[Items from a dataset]
*** Block opens ***

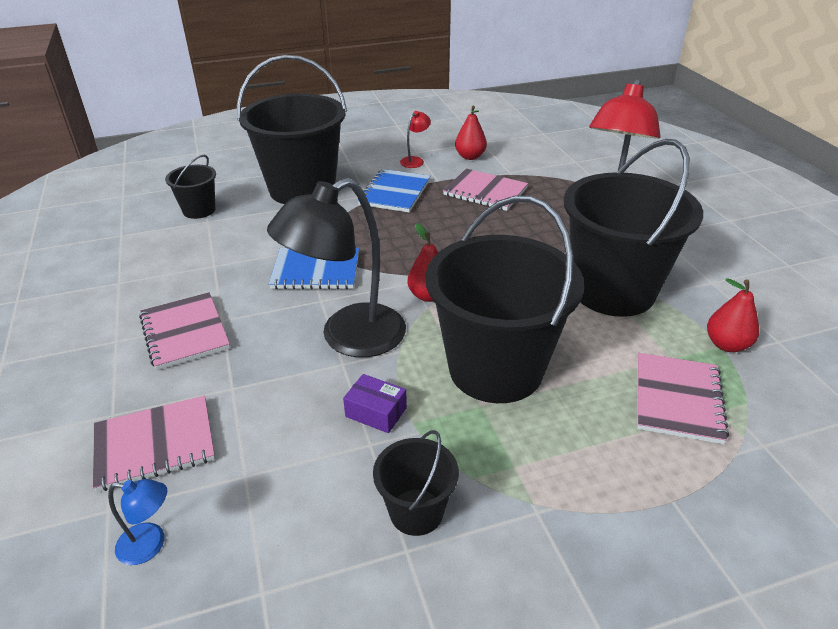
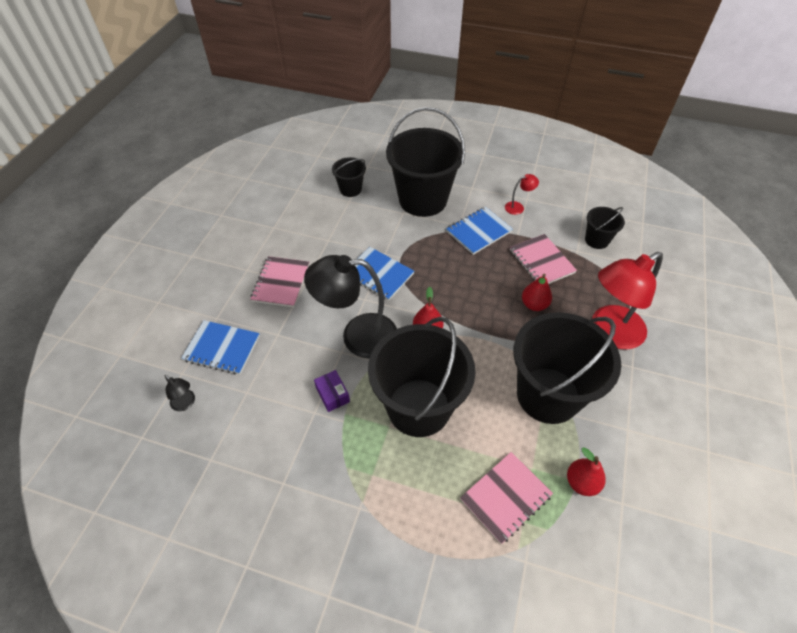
camera: 35 degrees right, 15 degrees up
pink notebook [93,396,215,492] -> blue notebook [181,320,260,374]
blue lamp [108,479,167,565] -> black lamp [165,375,195,411]
black bucket [373,430,459,536] -> black bucket moved to [585,207,625,249]
red pear [455,106,487,160] -> red pear moved to [522,274,552,311]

*** Block closes ***

Assignment: Please print an exact copy of the records, with no pictures.

Written response:
camera: 35 degrees right, 15 degrees up
pink notebook [93,396,215,492] -> blue notebook [181,320,260,374]
blue lamp [108,479,167,565] -> black lamp [165,375,195,411]
black bucket [373,430,459,536] -> black bucket moved to [585,207,625,249]
red pear [455,106,487,160] -> red pear moved to [522,274,552,311]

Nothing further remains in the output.